[DATA FOR THIS TASK]:

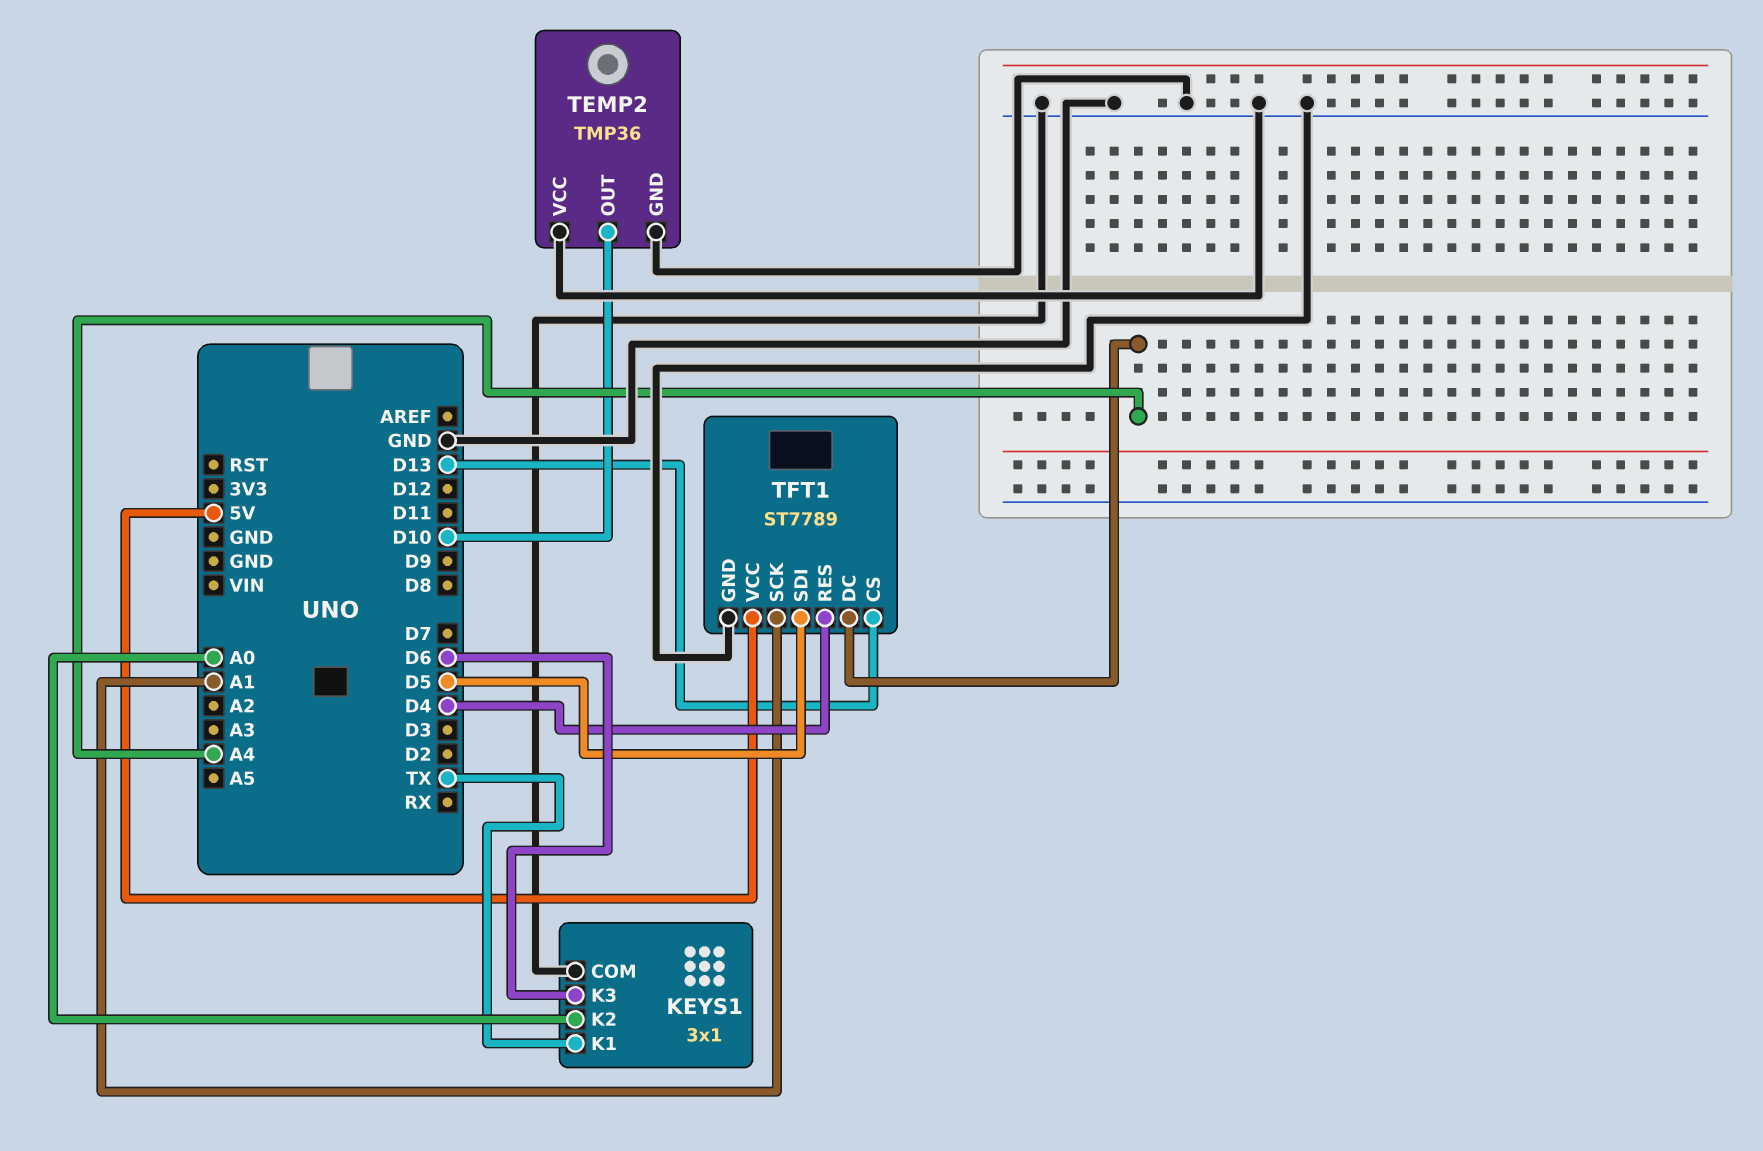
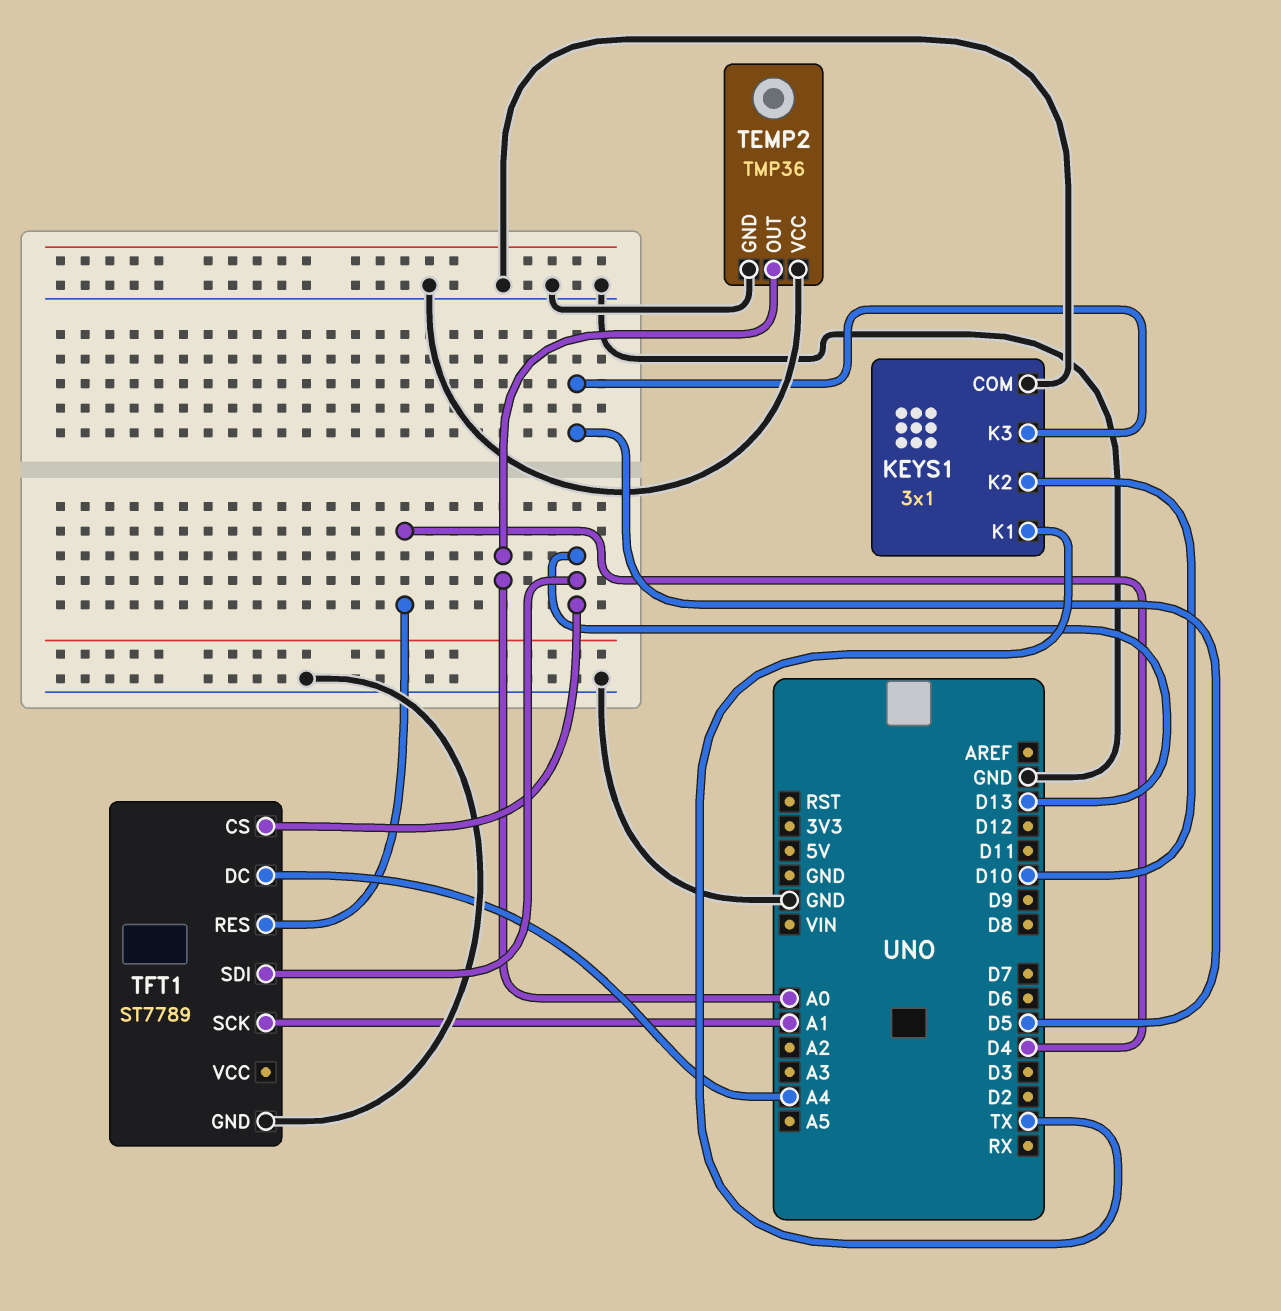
KEYS1 pin K2: A0 -> D10
KEYS1 pin K3: D6 -> D5
TEMP2 pin OUT: D10 -> A0
TFT1 pin SDI: D5 -> D13
TFT1 pin VCC: 5V -> none

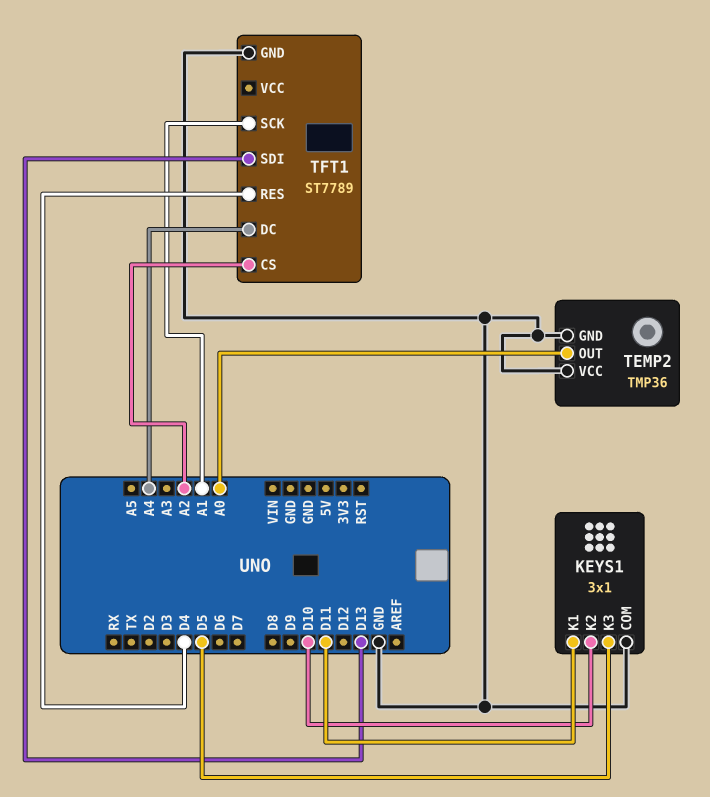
KEYS1 pin K1: TX -> D11
TFT1 pin CS: D13 -> A2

[EXERCISE BRIEF]:
Write out exactly, with no pictures, each line from the one containing "TFT1 pin SDI: D5 -> D13" through the last line of the listing above, both included.

[RESPONSE FOR THIS EXERCISE]:
TFT1 pin SDI: D5 -> D13
TFT1 pin VCC: 5V -> none

KEYS1 pin K1: TX -> D11
TFT1 pin CS: D13 -> A2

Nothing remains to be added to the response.